[Source records]
⟨
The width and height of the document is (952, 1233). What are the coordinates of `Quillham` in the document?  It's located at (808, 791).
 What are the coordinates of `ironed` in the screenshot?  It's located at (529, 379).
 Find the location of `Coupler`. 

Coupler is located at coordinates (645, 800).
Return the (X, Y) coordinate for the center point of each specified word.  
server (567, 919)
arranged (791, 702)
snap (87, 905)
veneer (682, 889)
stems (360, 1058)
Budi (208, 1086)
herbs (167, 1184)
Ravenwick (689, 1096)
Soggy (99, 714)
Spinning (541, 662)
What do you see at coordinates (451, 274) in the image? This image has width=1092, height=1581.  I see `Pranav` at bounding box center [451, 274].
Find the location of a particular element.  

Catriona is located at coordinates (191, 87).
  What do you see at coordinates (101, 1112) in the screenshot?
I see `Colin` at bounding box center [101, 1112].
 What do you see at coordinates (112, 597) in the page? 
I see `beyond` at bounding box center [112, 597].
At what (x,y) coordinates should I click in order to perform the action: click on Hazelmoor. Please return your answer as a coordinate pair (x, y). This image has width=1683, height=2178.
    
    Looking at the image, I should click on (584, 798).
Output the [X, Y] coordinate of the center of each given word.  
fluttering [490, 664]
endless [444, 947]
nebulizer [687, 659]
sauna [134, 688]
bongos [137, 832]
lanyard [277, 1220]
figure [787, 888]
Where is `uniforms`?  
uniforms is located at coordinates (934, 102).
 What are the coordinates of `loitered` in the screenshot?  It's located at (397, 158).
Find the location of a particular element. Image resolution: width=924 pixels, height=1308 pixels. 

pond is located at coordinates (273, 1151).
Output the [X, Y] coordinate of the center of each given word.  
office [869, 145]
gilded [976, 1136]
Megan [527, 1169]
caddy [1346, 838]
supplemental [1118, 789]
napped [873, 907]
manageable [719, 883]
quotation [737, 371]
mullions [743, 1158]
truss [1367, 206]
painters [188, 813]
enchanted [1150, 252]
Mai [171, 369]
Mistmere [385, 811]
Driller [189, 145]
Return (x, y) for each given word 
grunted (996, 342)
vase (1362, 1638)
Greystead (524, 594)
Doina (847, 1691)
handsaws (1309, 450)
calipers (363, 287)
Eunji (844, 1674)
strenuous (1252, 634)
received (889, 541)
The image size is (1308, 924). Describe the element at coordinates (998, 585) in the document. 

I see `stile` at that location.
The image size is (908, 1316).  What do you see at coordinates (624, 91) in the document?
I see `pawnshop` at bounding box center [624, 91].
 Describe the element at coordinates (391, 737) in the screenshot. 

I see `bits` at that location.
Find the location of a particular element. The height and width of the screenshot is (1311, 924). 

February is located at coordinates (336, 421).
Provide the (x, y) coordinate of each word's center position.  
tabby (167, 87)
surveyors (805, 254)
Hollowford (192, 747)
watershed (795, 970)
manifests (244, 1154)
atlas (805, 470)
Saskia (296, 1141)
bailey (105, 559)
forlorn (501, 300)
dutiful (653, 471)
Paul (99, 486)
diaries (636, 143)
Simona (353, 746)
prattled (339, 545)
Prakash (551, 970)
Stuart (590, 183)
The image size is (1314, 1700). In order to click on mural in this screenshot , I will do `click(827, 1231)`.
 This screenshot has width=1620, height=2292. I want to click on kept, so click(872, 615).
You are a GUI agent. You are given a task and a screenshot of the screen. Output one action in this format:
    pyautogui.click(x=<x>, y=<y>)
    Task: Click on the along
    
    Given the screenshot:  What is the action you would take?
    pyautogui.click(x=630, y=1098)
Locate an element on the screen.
⟩
Aim →
Please rewrite the material from the line with "bongos [137, 832]" to the line with "received (889, 541)", putting "Give" in place of "Output" and leaving everything else unchanged.

Finished exercise →
bongos [137, 832]
lanyard [277, 1220]
figure [787, 888]
Where is `uniforms`?  
uniforms is located at coordinates (934, 102).
 What are the coordinates of `loitered` in the screenshot?  It's located at (397, 158).
Find the location of a particular element. Image resolution: width=924 pixels, height=1308 pixels. 

pond is located at coordinates (273, 1151).
Give the [X, Y] coordinate of the center of each given word.  
office [869, 145]
gilded [976, 1136]
Megan [527, 1169]
caddy [1346, 838]
supplemental [1118, 789]
napped [873, 907]
manageable [719, 883]
quotation [737, 371]
mullions [743, 1158]
truss [1367, 206]
painters [188, 813]
enchanted [1150, 252]
Mai [171, 369]
Mistmere [385, 811]
Driller [189, 145]
Return (x, y) for each given word 
grunted (996, 342)
vase (1362, 1638)
Greystead (524, 594)
Doina (847, 1691)
handsaws (1309, 450)
calipers (363, 287)
Eunji (844, 1674)
strenuous (1252, 634)
received (889, 541)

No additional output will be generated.